__Work task__: When the listing below reaches the line that has "(778, 304) = (492, 252): turquoise", start reproducing exactly; stop after the line that has "camera: 10 degrees left, 25 degrees up", and drop the pictures.
##### Input data
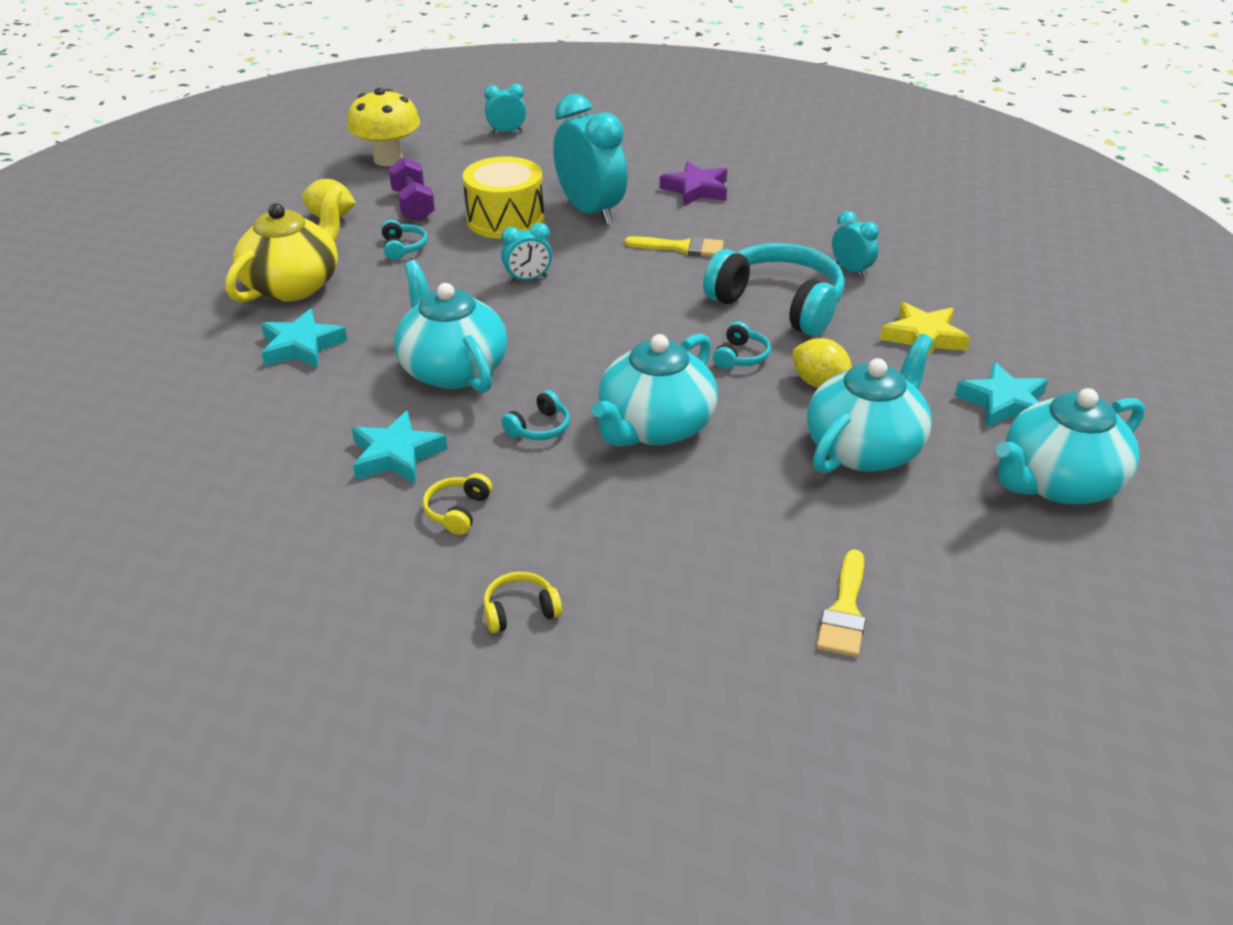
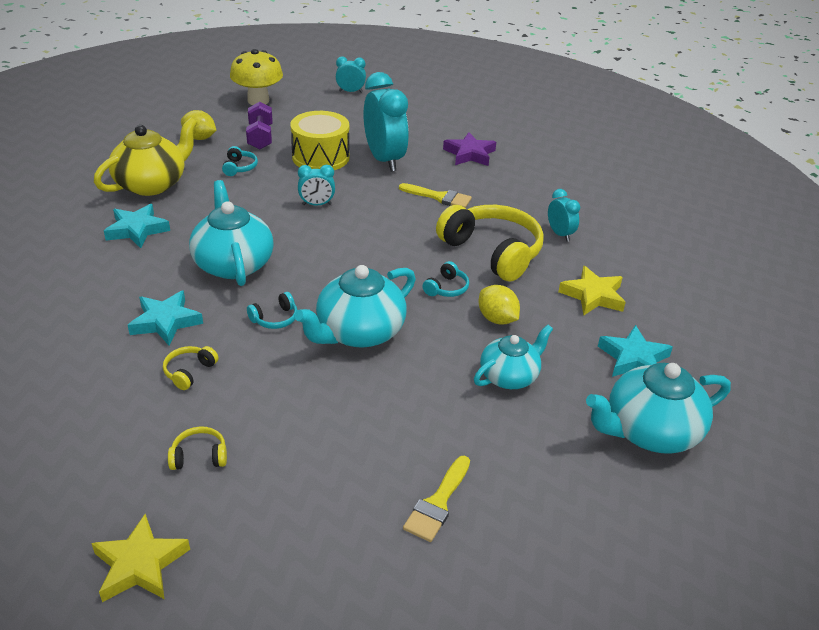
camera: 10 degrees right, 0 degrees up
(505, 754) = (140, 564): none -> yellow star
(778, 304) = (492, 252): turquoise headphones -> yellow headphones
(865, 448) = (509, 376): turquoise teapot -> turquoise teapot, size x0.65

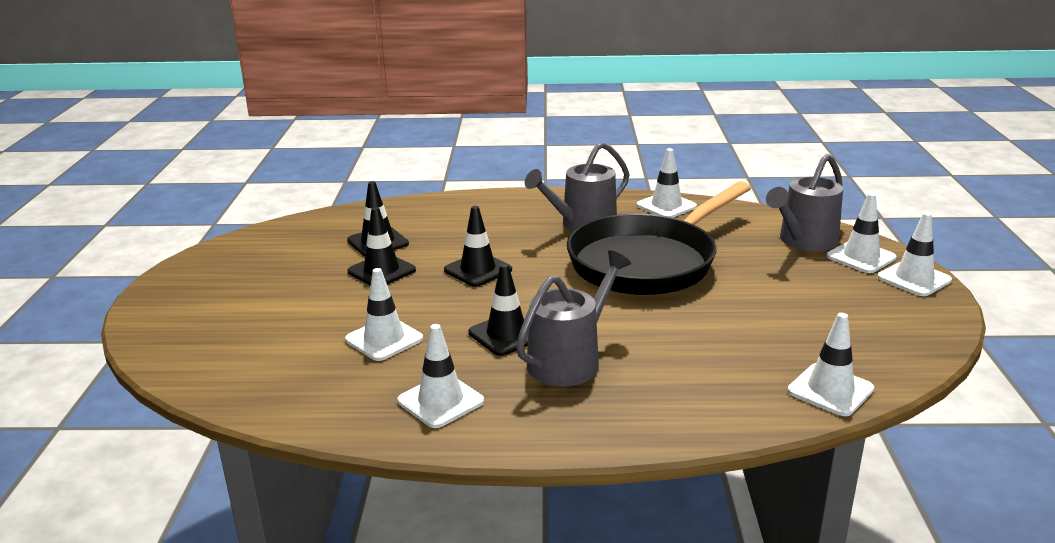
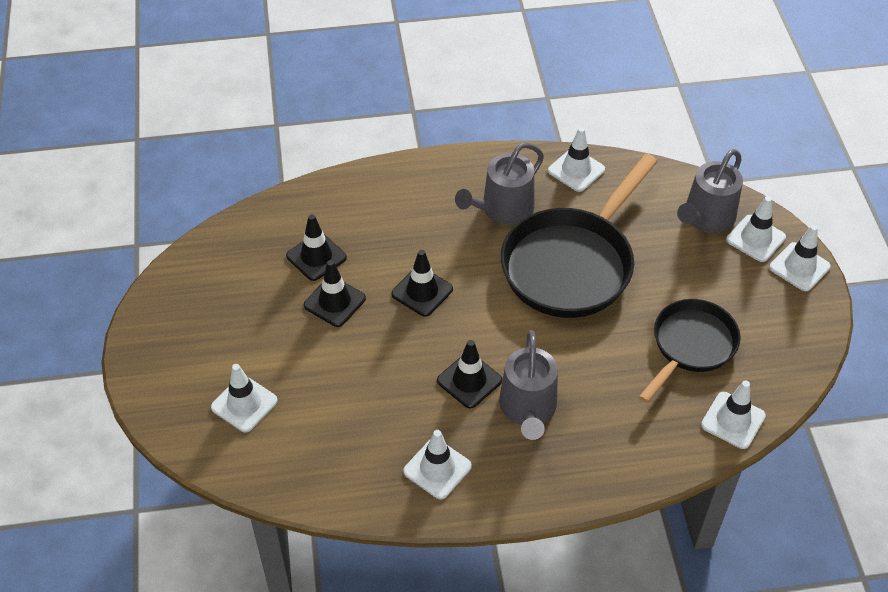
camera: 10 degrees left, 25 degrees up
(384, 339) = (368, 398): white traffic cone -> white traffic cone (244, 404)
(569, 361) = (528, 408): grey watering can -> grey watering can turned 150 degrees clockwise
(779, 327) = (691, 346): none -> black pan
##########
__Answer for the task__:
(778, 304) = (492, 252): turquoise headphones -> yellow headphones
(865, 448) = (509, 376): turquoise teapot -> turquoise teapot, size x0.65

camera: 10 degrees left, 25 degrees up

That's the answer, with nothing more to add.